- _Input data_
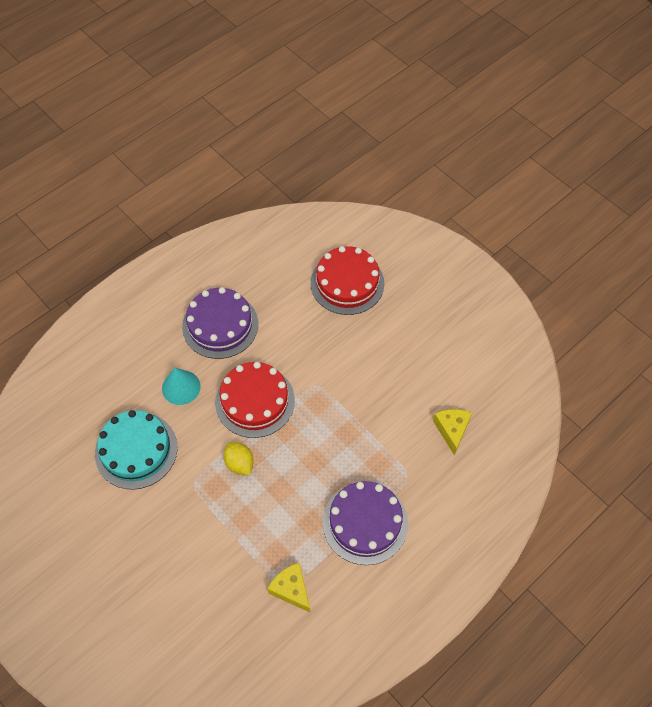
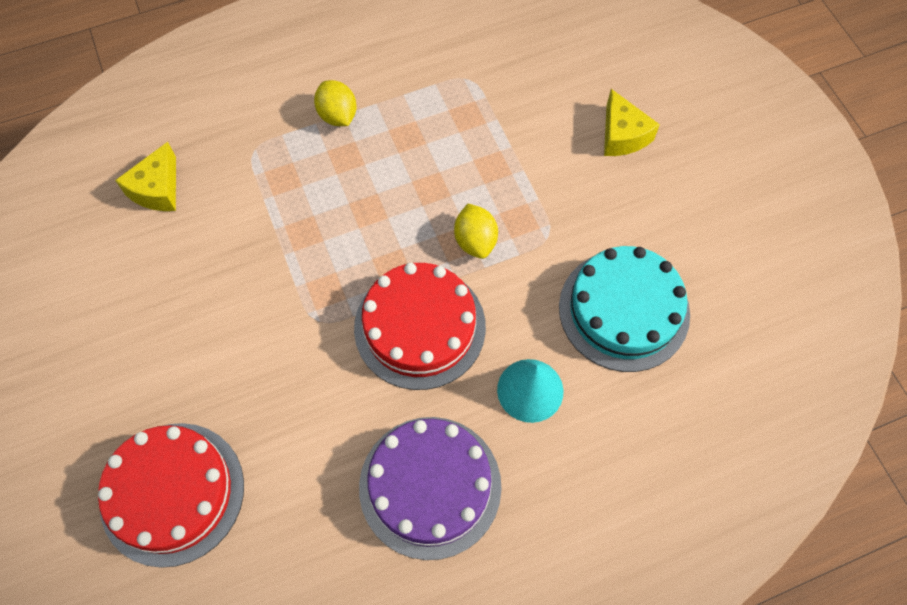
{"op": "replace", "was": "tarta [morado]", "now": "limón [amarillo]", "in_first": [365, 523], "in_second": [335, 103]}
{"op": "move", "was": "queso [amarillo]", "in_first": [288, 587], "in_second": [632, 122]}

...

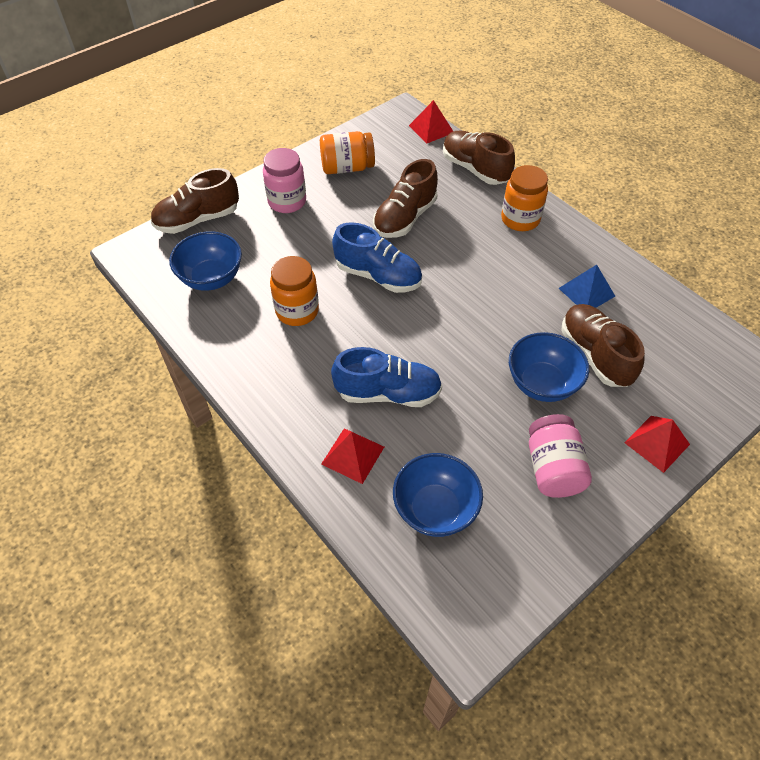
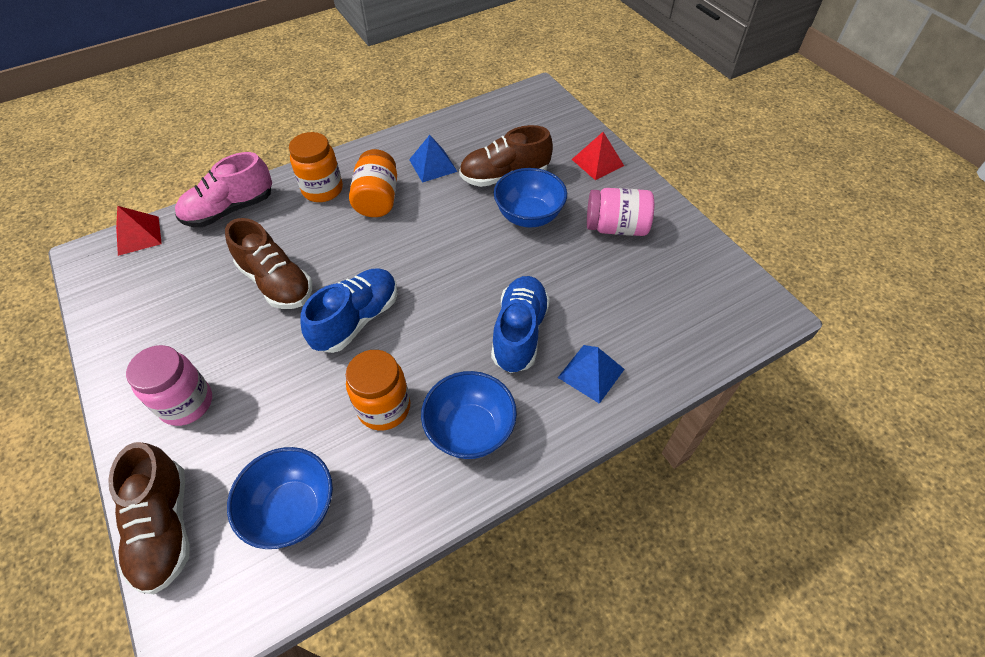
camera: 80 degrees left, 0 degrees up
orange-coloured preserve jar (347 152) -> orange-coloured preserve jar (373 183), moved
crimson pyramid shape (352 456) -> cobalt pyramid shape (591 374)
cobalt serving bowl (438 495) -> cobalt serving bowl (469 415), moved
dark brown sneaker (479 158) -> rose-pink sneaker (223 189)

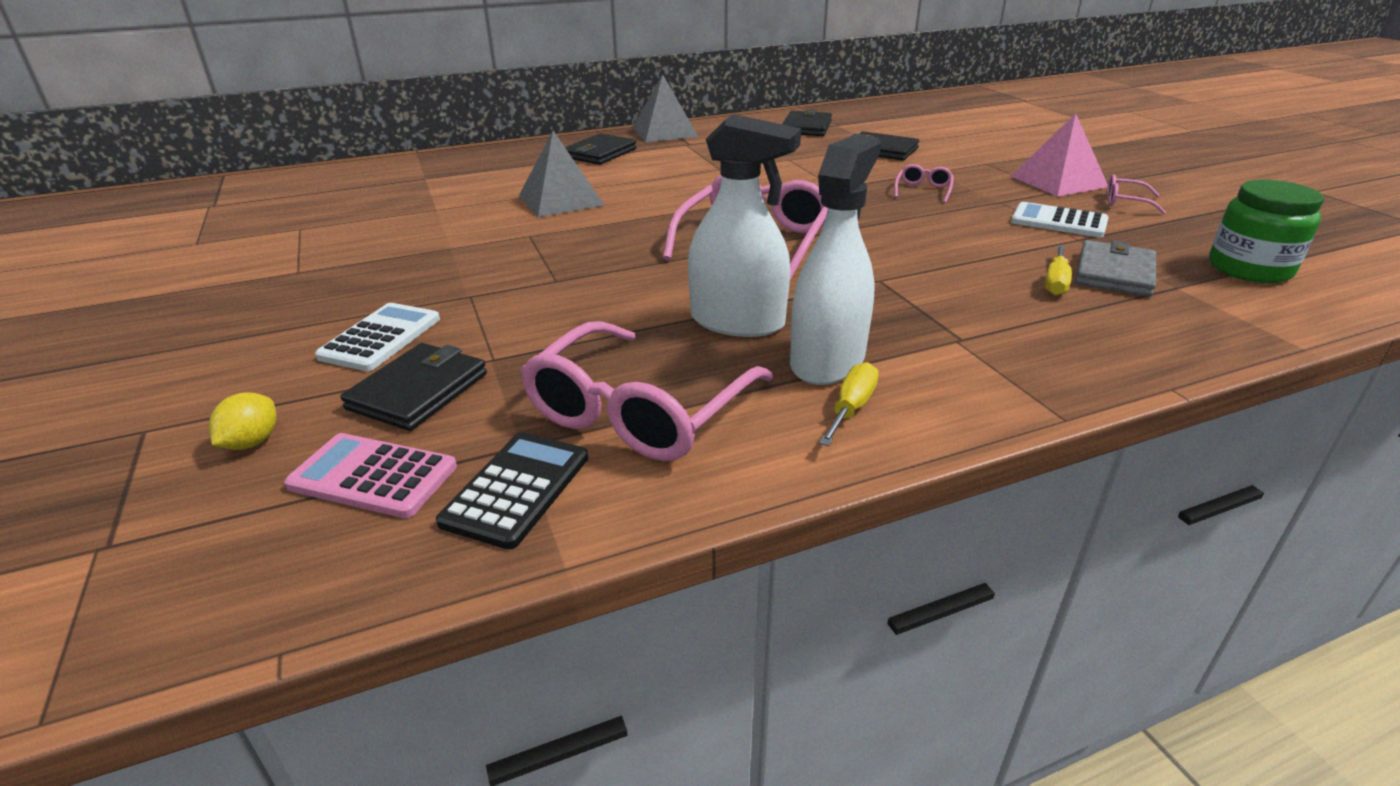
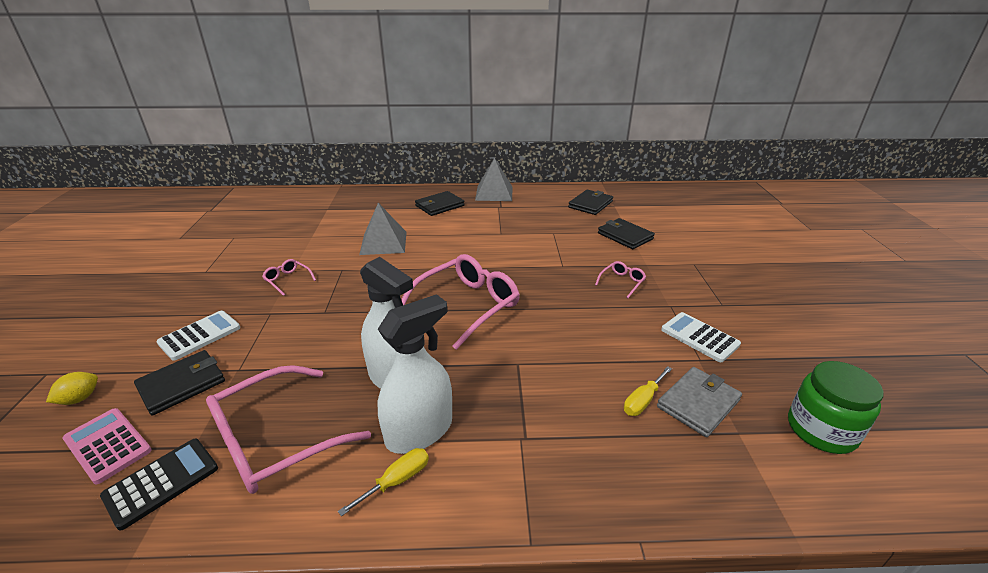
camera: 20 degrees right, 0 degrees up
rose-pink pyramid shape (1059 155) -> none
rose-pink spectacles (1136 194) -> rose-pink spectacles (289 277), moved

- _Work instructions_
For the records above, tally the lines holding the word "cobalt". Answer with the number only.

- _Answer to the problem_
2